■ ASSIGNMENT
Set down all of the records exactly.
==*==
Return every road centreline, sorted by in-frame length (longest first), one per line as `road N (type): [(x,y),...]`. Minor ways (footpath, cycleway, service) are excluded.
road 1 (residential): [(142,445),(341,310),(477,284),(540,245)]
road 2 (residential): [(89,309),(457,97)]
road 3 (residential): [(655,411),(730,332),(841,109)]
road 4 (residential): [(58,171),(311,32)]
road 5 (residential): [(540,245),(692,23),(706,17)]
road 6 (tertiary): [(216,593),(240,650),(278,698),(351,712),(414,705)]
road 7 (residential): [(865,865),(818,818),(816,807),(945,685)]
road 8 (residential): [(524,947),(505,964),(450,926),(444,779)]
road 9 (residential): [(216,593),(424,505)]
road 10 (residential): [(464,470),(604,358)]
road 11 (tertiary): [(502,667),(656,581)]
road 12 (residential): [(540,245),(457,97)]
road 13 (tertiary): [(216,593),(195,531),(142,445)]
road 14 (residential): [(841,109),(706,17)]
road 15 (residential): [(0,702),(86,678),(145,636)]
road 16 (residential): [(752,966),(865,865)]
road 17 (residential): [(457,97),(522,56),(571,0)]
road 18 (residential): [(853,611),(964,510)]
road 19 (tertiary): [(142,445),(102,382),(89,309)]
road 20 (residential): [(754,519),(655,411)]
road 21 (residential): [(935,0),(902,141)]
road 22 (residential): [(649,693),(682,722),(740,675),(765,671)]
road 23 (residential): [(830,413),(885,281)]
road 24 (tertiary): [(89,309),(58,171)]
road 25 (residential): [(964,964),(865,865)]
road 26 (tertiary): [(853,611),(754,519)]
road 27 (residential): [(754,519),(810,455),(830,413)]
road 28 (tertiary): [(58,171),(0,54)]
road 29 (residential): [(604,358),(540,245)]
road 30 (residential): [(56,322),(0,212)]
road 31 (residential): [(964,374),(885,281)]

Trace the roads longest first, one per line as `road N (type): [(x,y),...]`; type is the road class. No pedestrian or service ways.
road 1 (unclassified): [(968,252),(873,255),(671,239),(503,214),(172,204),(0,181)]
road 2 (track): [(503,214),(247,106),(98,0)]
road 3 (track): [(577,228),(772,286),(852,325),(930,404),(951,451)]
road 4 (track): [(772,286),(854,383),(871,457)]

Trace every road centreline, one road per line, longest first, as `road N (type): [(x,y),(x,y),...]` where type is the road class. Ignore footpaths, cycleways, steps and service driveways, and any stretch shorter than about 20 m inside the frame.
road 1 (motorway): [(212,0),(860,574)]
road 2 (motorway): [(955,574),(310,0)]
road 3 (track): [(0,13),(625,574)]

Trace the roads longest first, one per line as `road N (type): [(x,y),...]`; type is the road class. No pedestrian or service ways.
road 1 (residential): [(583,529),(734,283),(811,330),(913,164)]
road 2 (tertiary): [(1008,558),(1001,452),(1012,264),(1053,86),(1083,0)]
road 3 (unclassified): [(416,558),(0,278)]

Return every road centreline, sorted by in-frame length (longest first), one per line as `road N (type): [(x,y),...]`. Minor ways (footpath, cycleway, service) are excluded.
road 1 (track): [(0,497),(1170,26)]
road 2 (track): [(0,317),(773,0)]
==*==
■ WRITTEN RESPONSE
Return every road centreline, sorted by in-frame length (longest first), one per line as `road N (type): [(x,y),...]`. Minor ways (footpath, cycleway, service) are excluded.
road 1 (residential): [(142,445),(341,310),(477,284),(540,245)]
road 2 (residential): [(89,309),(457,97)]
road 3 (residential): [(655,411),(730,332),(841,109)]
road 4 (residential): [(58,171),(311,32)]
road 5 (residential): [(540,245),(692,23),(706,17)]
road 6 (tertiary): [(216,593),(240,650),(278,698),(351,712),(414,705)]
road 7 (residential): [(865,865),(818,818),(816,807),(945,685)]
road 8 (residential): [(524,947),(505,964),(450,926),(444,779)]
road 9 (residential): [(216,593),(424,505)]
road 10 (residential): [(464,470),(604,358)]
road 11 (tertiary): [(502,667),(656,581)]
road 12 (residential): [(540,245),(457,97)]
road 13 (tertiary): [(216,593),(195,531),(142,445)]
road 14 (residential): [(841,109),(706,17)]
road 15 (residential): [(0,702),(86,678),(145,636)]
road 16 (residential): [(752,966),(865,865)]
road 17 (residential): [(457,97),(522,56),(571,0)]
road 18 (residential): [(853,611),(964,510)]
road 19 (tertiary): [(142,445),(102,382),(89,309)]
road 20 (residential): [(754,519),(655,411)]
road 21 (residential): [(935,0),(902,141)]
road 22 (residential): [(649,693),(682,722),(740,675),(765,671)]
road 23 (residential): [(830,413),(885,281)]
road 24 (tertiary): [(89,309),(58,171)]
road 25 (residential): [(964,964),(865,865)]
road 26 (tertiary): [(853,611),(754,519)]
road 27 (residential): [(754,519),(810,455),(830,413)]
road 28 (tertiary): [(58,171),(0,54)]
road 29 (residential): [(604,358),(540,245)]
road 30 (residential): [(56,322),(0,212)]
road 31 (residential): [(964,374),(885,281)]

Trace the roads longest first, one per line as `road N (type): [(x,y),...]`; type is the road class. No pedestrian or service ways.
road 1 (unclassified): [(968,252),(873,255),(671,239),(503,214),(172,204),(0,181)]
road 2 (track): [(503,214),(247,106),(98,0)]
road 3 (track): [(577,228),(772,286),(852,325),(930,404),(951,451)]
road 4 (track): [(772,286),(854,383),(871,457)]

Trace every road centreline, one road per line, longest first, as `road N (type): [(x,y),(x,y),...]` where type is the road class. Ignore footpaths, cycleways, steps and service driveways, and any stretch shorter than about 20 m inside the frame.
road 1 (motorway): [(212,0),(860,574)]
road 2 (motorway): [(955,574),(310,0)]
road 3 (track): [(0,13),(625,574)]

Trace the roads longest first, one per line as `road N (type): [(x,y),...]`; type is the road class. No pedestrian or service ways.
road 1 (residential): [(583,529),(734,283),(811,330),(913,164)]
road 2 (tertiary): [(1008,558),(1001,452),(1012,264),(1053,86),(1083,0)]
road 3 (unclassified): [(416,558),(0,278)]

Return every road centreline, sorted by in-frame length (longest first), one per line as `road N (type): [(x,y),...]`. Minor ways (footpath, cycleway, service) are excluded.
road 1 (track): [(0,497),(1170,26)]
road 2 (track): [(0,317),(773,0)]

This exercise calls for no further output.